WHAT YOU SHOULD DO:
Copy out the data word for word. The images are not part of the copy.

INPUT:
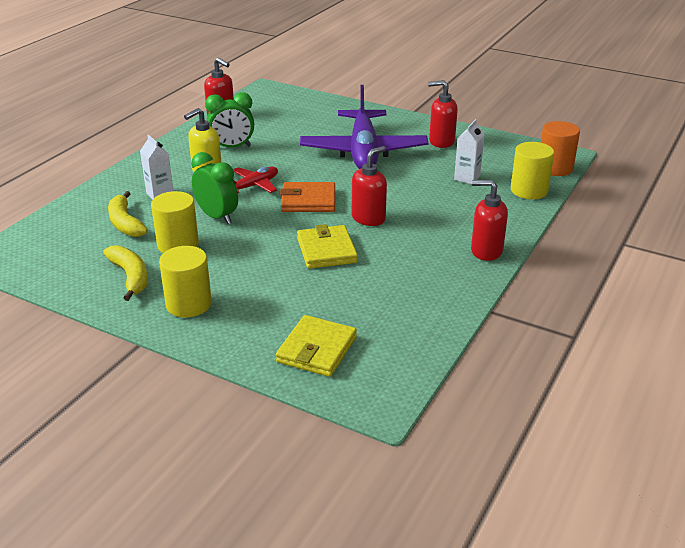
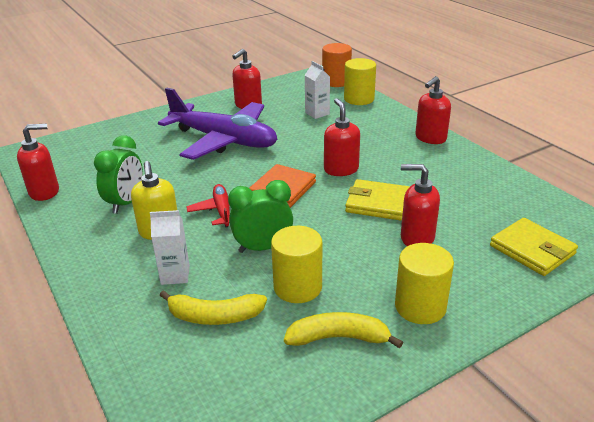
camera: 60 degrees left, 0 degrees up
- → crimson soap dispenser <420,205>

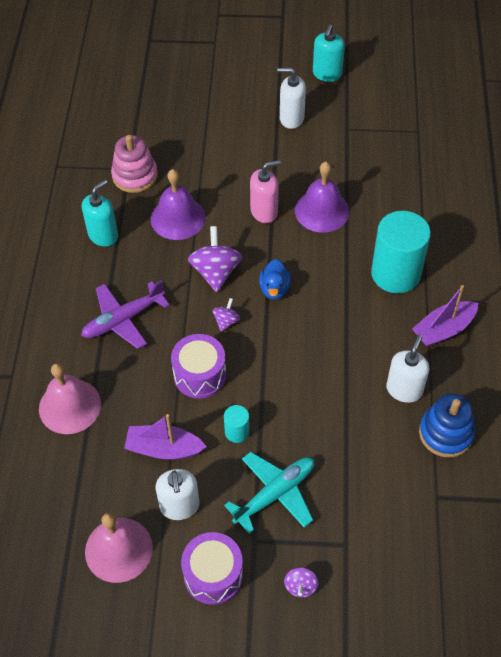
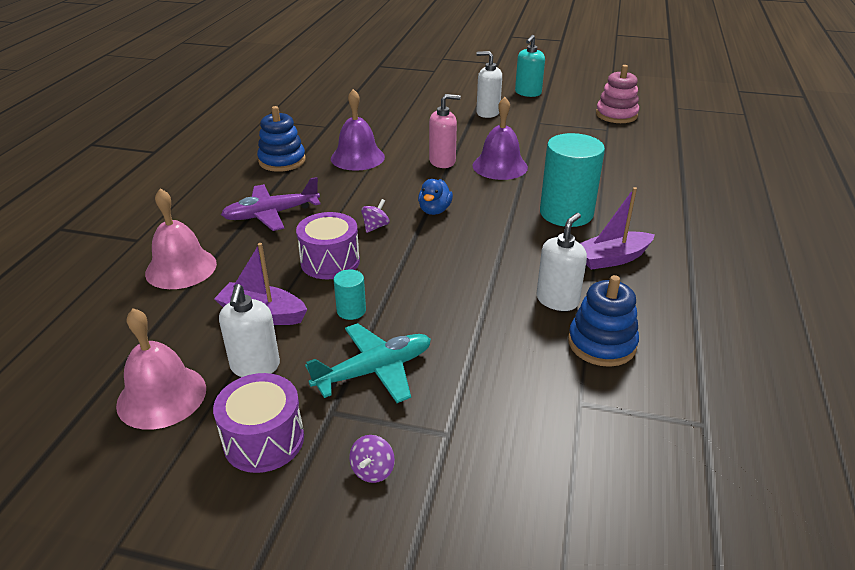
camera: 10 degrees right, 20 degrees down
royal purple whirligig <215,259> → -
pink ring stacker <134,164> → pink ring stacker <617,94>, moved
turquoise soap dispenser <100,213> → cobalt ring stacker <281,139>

TASK ANSWER:
camera: 60 degrees left, 0 degrees up
- → crimson soap dispenser <420,205>

camera: 10 degrees right, 20 degrees down
royal purple whirligig <215,259> → -
pink ring stacker <134,164> → pink ring stacker <617,94>, moved
turquoise soap dispenser <100,213> → cobalt ring stacker <281,139>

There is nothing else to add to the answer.